- [Goal of the exercise]:
Your job is to print, exactly, the lines in the data below from the line with "black rocket [729,156,786,228]" through the line with "camera: 20 degrees right, 25 degrees down", both included, and to omit any picture.

-------- Entries provided

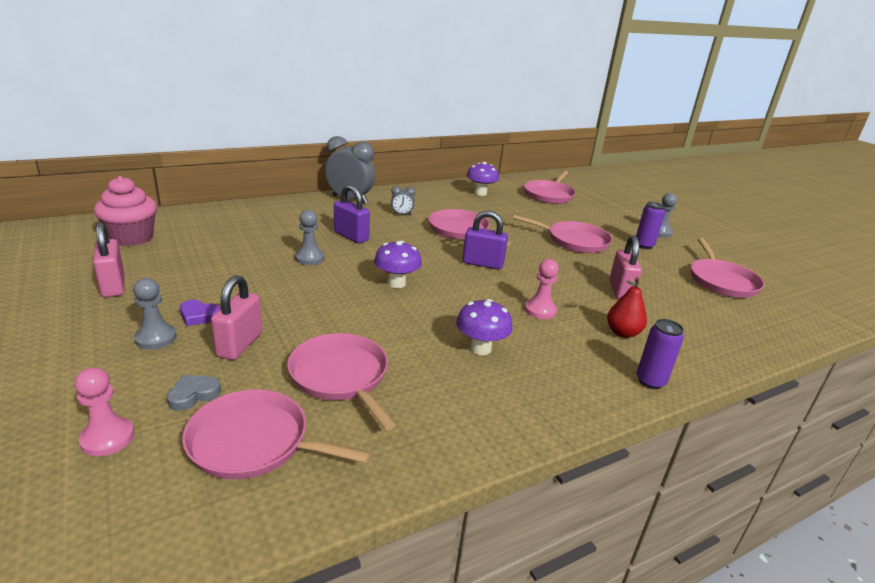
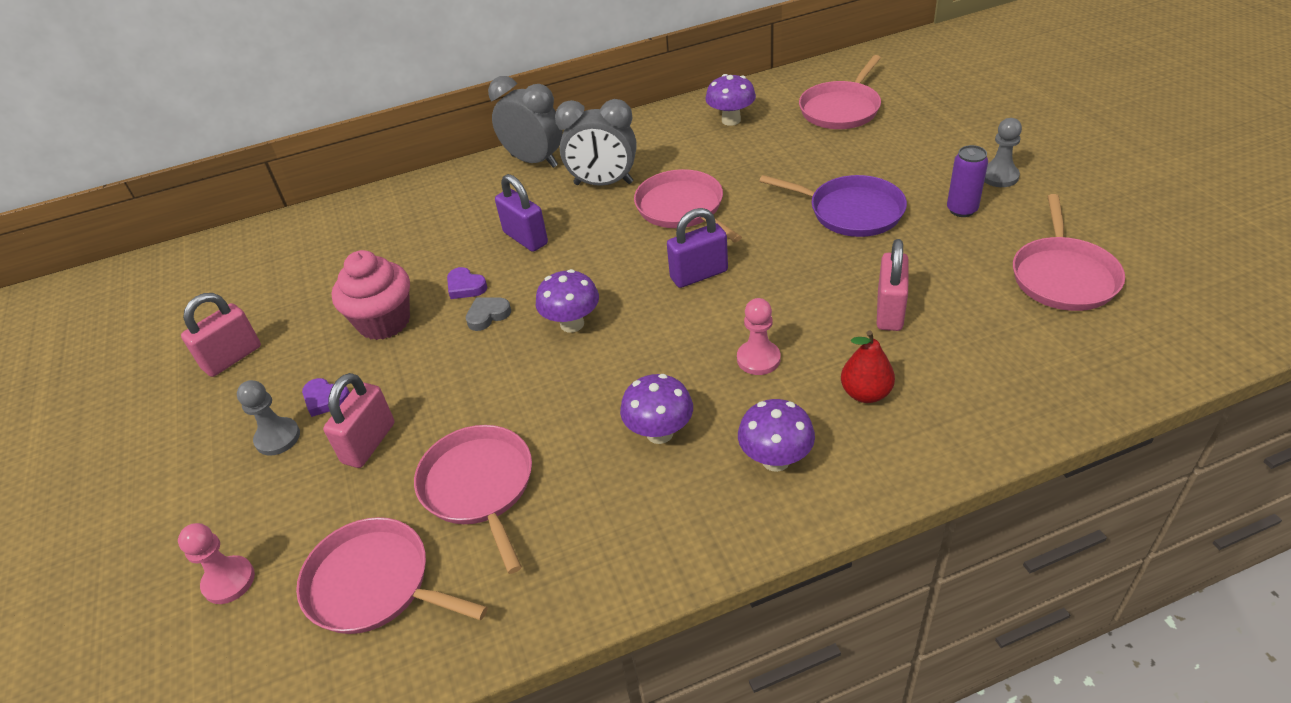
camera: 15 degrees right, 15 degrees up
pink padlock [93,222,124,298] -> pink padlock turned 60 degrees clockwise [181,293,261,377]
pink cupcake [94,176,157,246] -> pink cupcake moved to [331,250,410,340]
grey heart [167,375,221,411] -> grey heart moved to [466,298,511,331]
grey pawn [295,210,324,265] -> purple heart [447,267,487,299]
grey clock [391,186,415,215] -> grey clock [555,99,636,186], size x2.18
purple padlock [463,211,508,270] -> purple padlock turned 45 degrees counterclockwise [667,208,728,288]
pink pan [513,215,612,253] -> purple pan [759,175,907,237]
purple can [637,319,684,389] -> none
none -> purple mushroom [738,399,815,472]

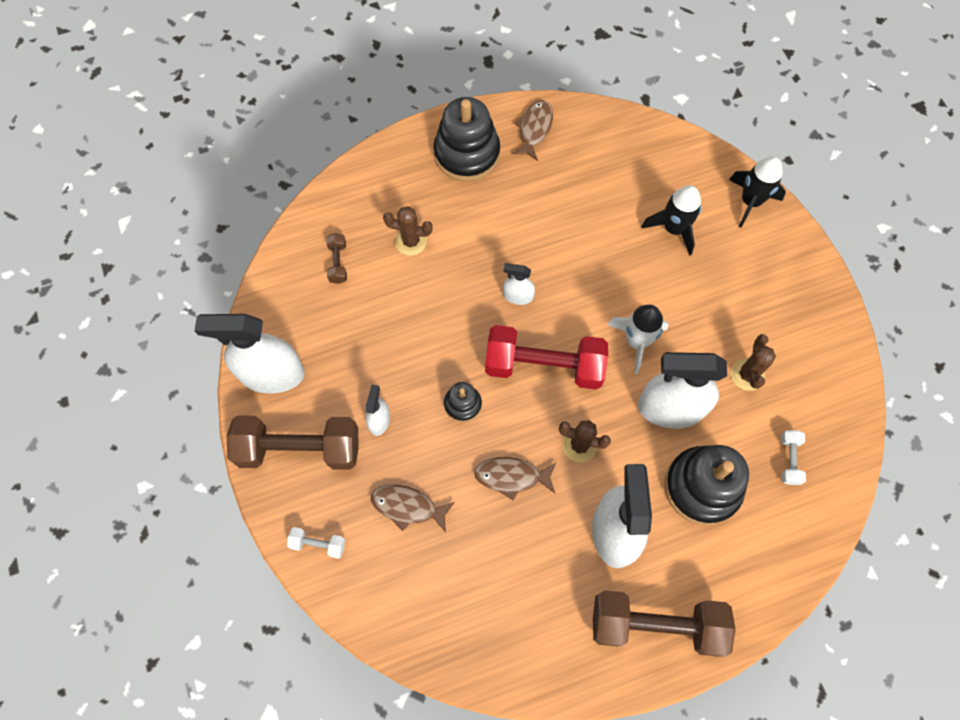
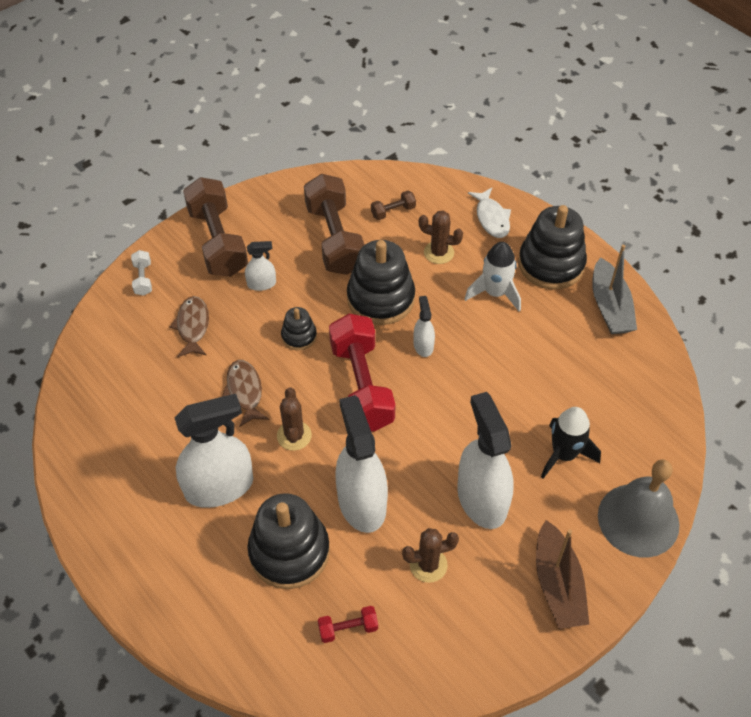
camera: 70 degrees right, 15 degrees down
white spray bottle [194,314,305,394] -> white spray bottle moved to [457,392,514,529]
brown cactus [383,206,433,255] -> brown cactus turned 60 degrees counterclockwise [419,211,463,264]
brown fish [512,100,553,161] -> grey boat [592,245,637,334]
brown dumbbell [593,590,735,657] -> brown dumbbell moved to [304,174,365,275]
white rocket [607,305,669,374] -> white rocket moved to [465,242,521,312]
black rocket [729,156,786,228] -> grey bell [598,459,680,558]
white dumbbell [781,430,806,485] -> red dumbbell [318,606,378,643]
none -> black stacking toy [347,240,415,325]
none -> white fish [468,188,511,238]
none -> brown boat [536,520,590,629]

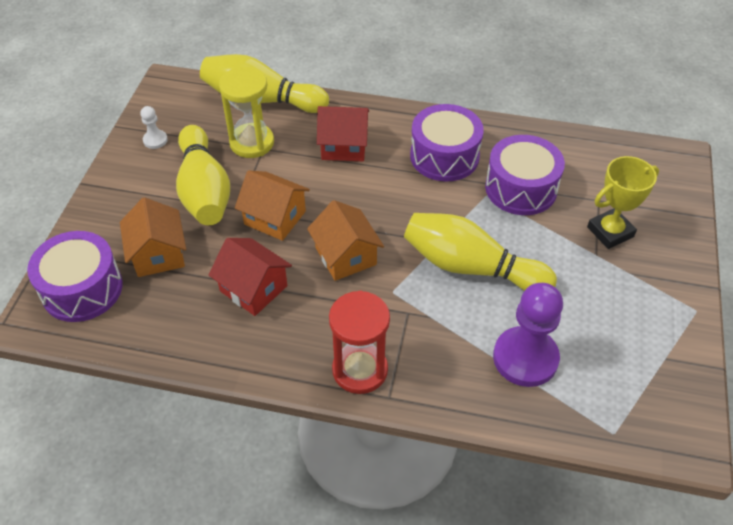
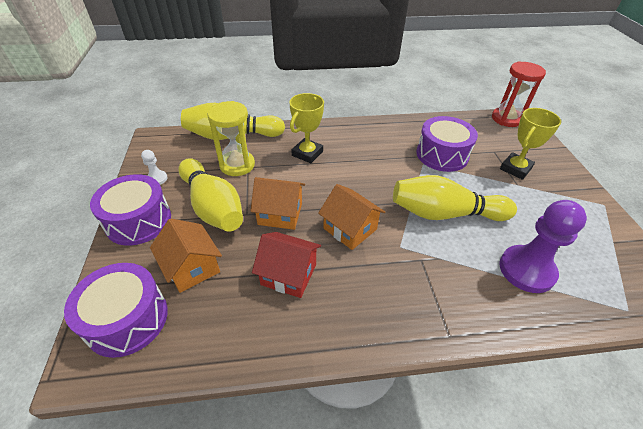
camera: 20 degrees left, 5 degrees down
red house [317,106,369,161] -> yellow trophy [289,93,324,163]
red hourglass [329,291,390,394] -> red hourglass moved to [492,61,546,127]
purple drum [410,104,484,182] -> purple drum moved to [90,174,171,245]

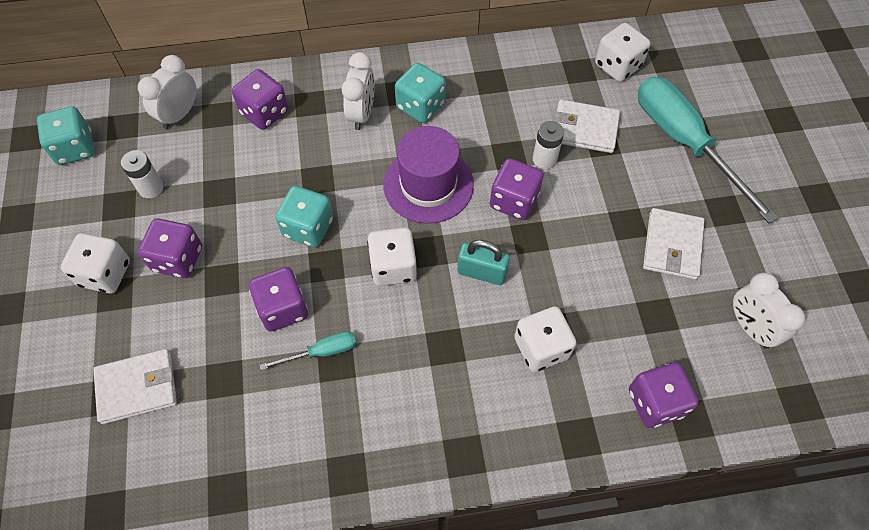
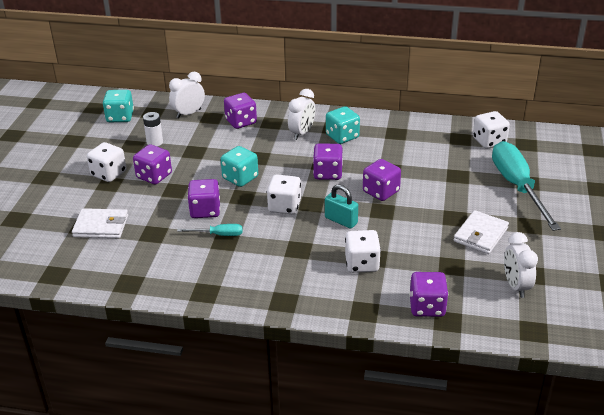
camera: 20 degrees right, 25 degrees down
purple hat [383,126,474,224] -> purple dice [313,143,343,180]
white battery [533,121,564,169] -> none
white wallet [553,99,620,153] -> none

----------------

- [Your response]:
black rocket [729,156,786,228] -> grey bell [598,459,680,558]
white dumbbell [781,430,806,485] -> red dumbbell [318,606,378,643]
none -> black stacking toy [347,240,415,325]
none -> white fish [468,188,511,238]
none -> brown boat [536,520,590,629]

camera: 20 degrees left, 5 degrees down
red house [317,106,369,161] -> yellow trophy [289,93,324,163]
red hourglass [329,291,390,394] -> red hourglass moved to [492,61,546,127]
purple drum [410,104,484,182] -> purple drum moved to [90,174,171,245]

camera: 20 degrees right, 25 degrees down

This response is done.